*Exercise description*
In the records below, find the line containing "D1: none -> zener 12V (A n2, K VDD)", then reproduce that line and every one after it to the end, exactly and alone.

Image comparison data:
Start of Block

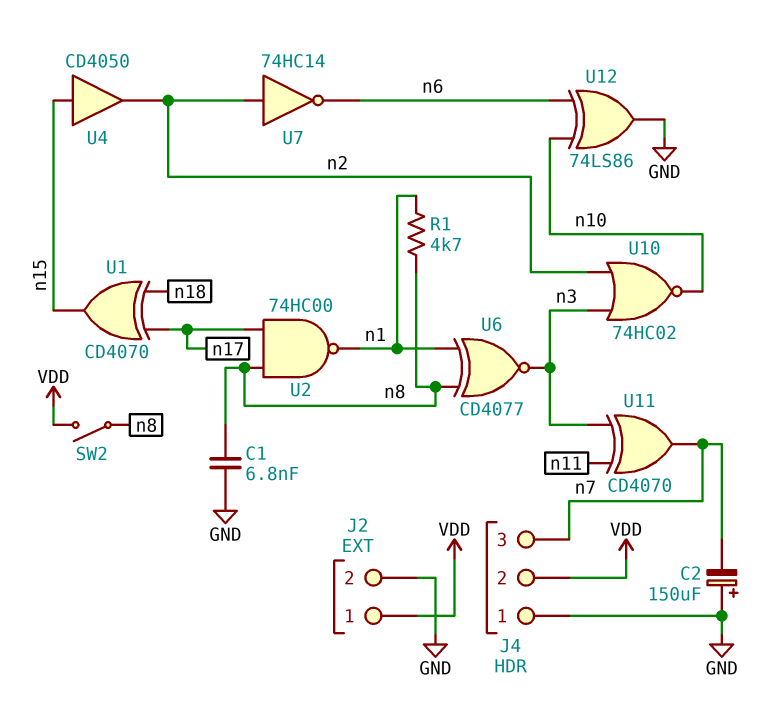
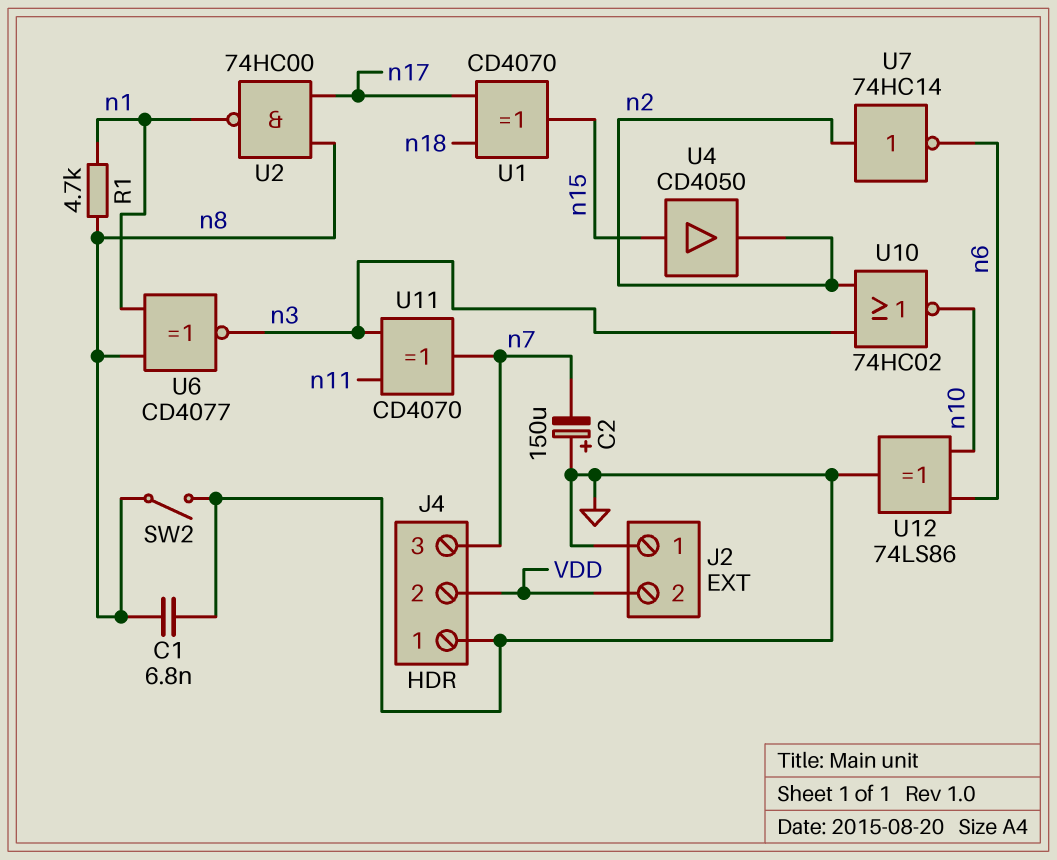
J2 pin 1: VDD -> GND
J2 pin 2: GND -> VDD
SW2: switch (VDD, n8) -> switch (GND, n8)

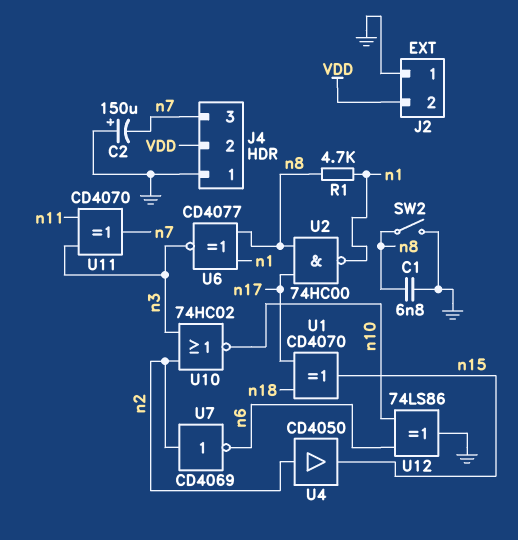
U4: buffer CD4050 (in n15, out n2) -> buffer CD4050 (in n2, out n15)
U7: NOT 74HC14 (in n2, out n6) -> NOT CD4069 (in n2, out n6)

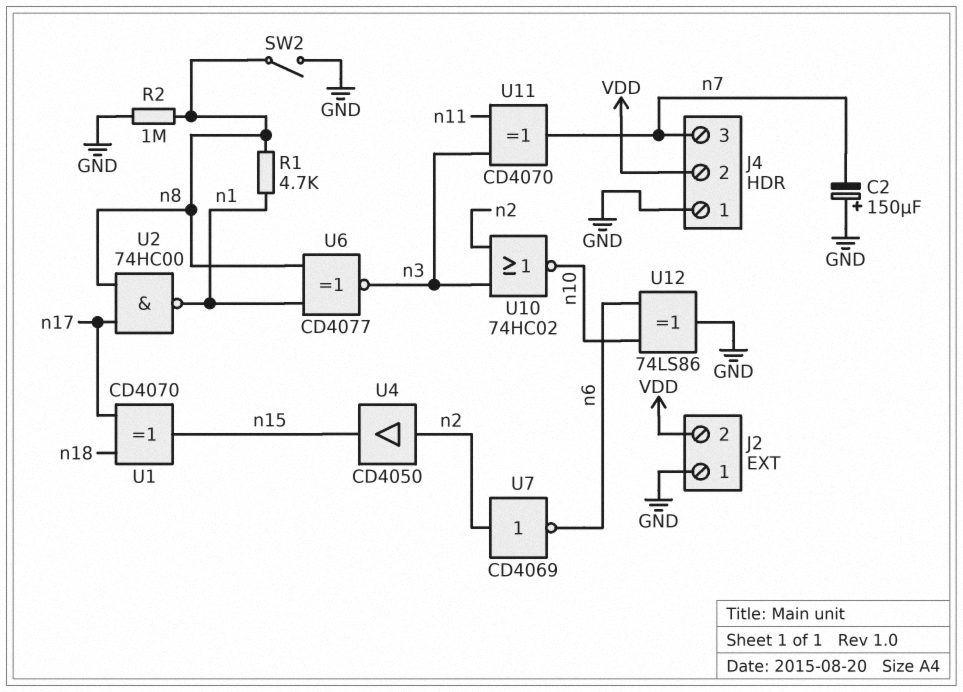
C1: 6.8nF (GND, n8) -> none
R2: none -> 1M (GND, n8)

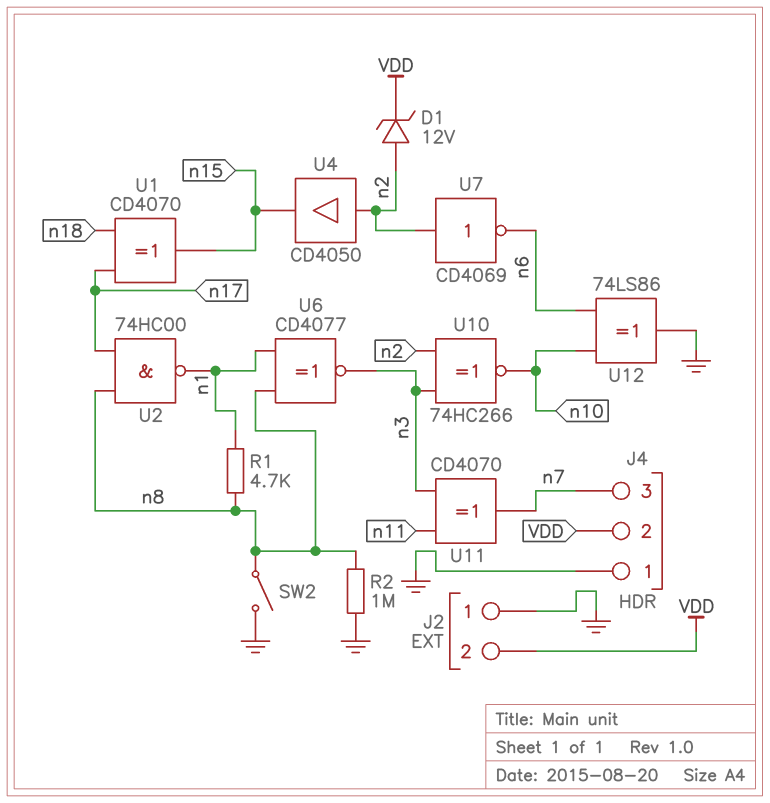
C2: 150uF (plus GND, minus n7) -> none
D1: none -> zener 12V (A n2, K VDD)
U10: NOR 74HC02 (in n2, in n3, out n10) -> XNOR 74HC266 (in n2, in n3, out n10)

End of Block

*Task response*
D1: none -> zener 12V (A n2, K VDD)
U10: NOR 74HC02 (in n2, in n3, out n10) -> XNOR 74HC266 (in n2, in n3, out n10)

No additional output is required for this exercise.